What is needed:
Once you have found the line with "brown cutting board 259" in the records below, retype it and every line after it to the end exactly, with no pictures and nothing more.

Image sets with object changes
________________________
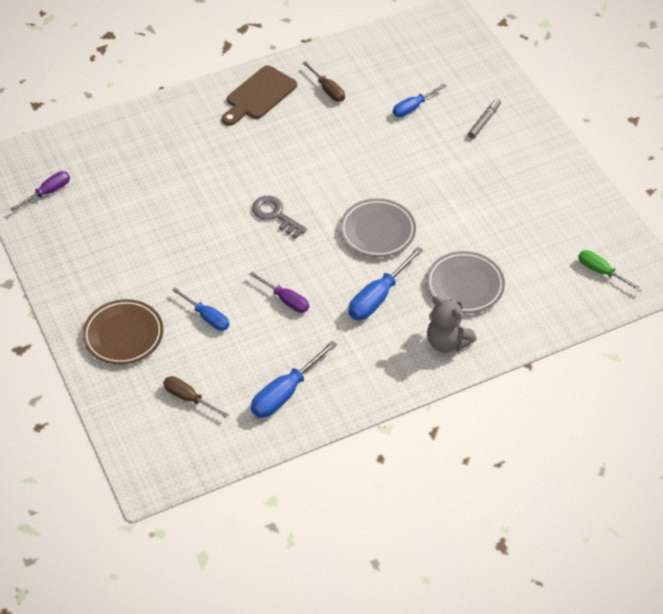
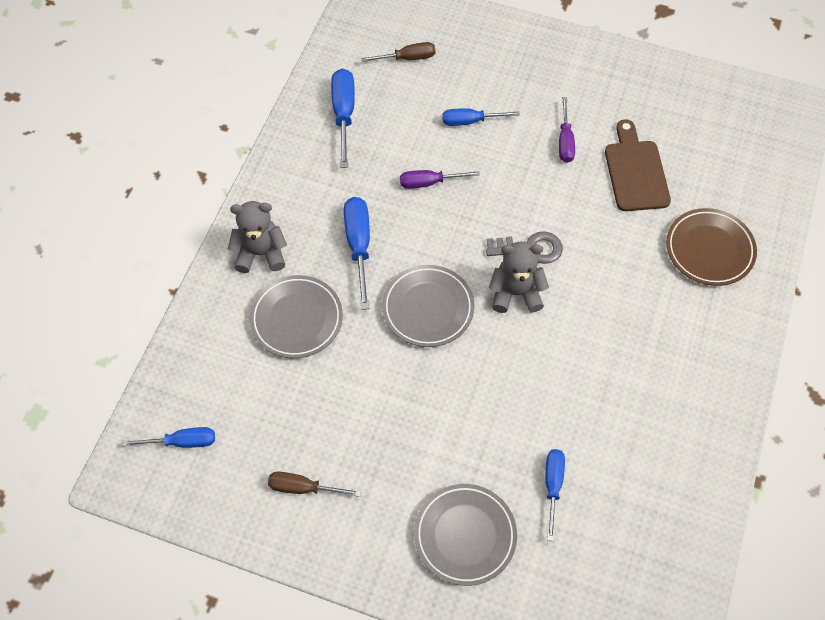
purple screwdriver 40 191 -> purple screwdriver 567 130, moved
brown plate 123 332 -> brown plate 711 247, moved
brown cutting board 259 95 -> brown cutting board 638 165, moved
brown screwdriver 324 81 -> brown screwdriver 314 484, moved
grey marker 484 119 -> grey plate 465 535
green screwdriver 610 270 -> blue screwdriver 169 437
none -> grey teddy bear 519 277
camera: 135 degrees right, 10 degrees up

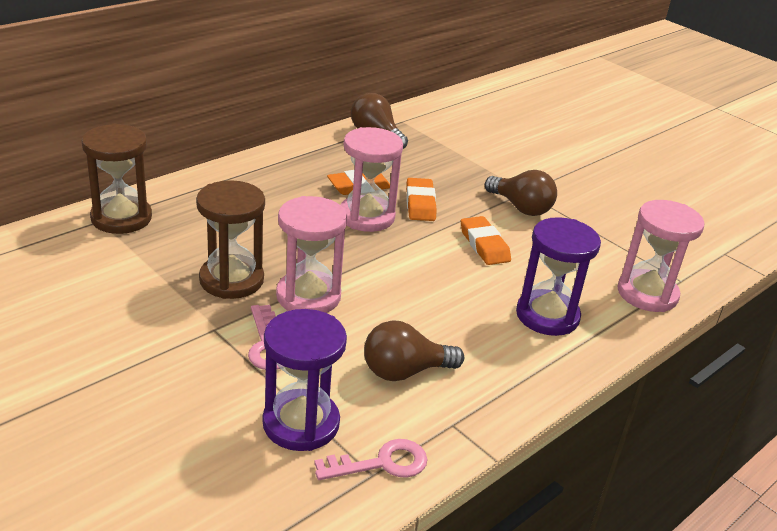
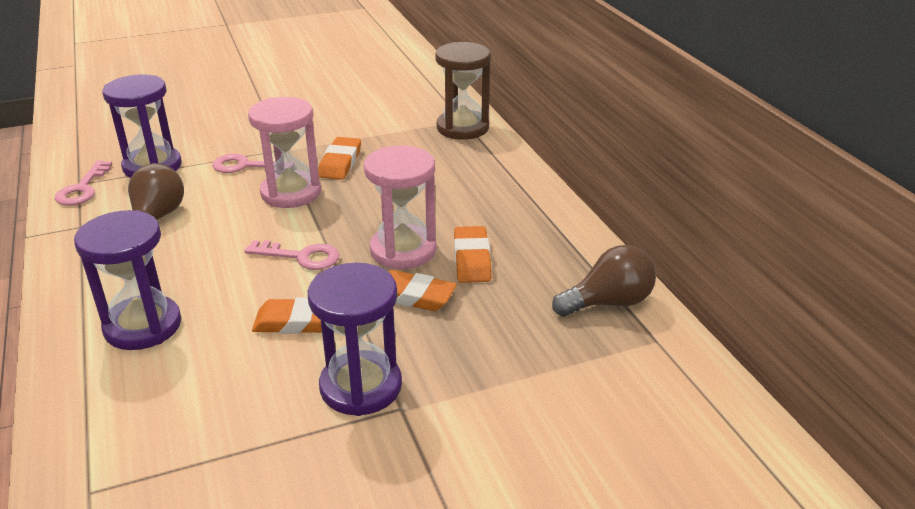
brown hourglass 230 239 -> orange eraser 339 158
brown light bulb 521 193 -> purple hourglass 355 339
pink hourglass 660 256 -> none
none -> pink key 292 255
camera: 115 degrees right, 0 degrees up

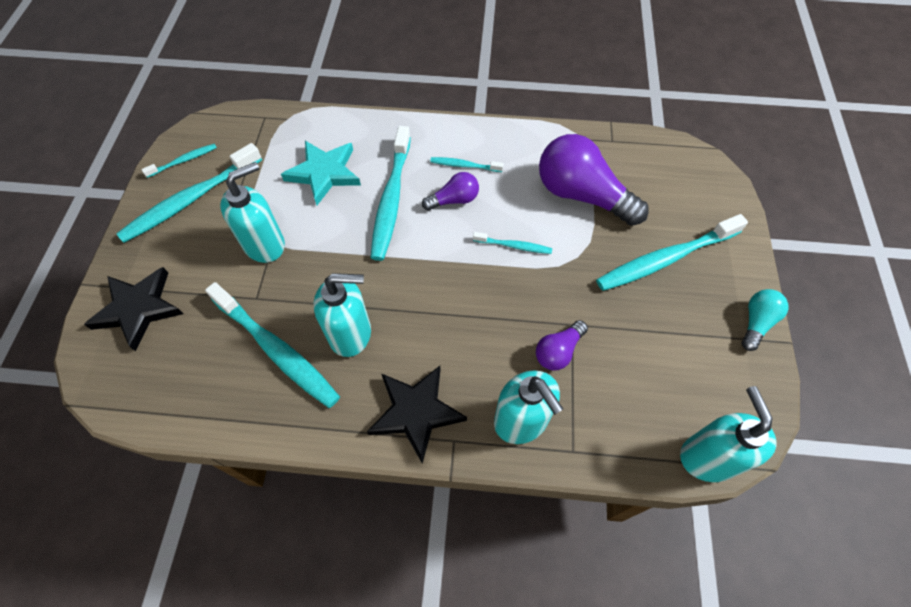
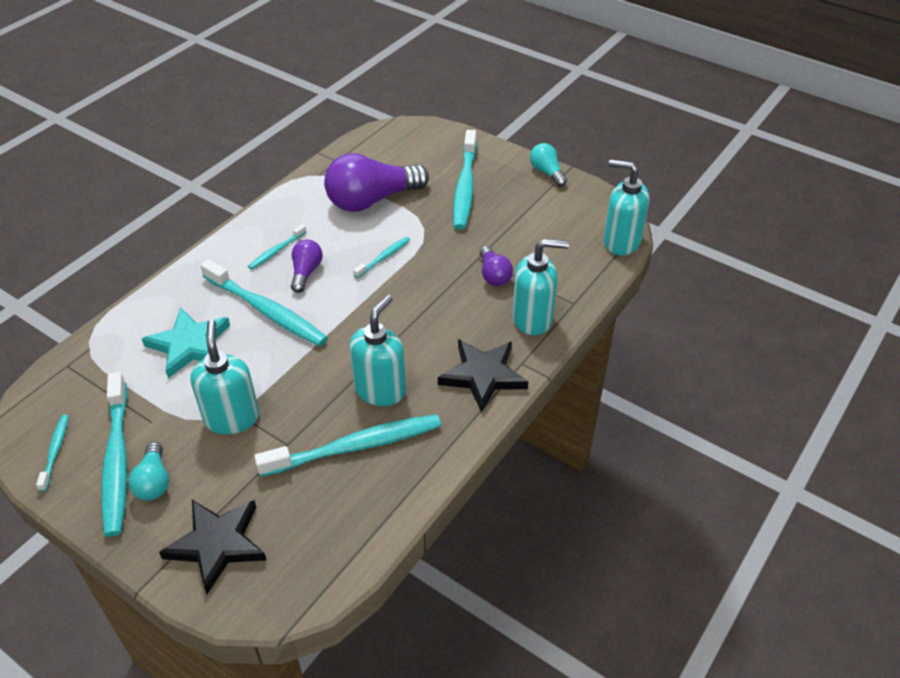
none -> turquoise light bulb 148 471
camera: 60 degrees left, 15 degrees down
________________________
Task result:
brown cutting board 259 95 -> brown cutting board 638 165, moved
brown screwdriver 324 81 -> brown screwdriver 314 484, moved
grey marker 484 119 -> grey plate 465 535
green screwdriver 610 270 -> blue screwdriver 169 437
none -> grey teddy bear 519 277
camera: 135 degrees right, 10 degrees up

brown hourglass 230 239 -> orange eraser 339 158
brown light bulb 521 193 -> purple hourglass 355 339
pink hourglass 660 256 -> none
none -> pink key 292 255
camera: 115 degrees right, 0 degrees up

none -> turquoise light bulb 148 471
camera: 60 degrees left, 15 degrees down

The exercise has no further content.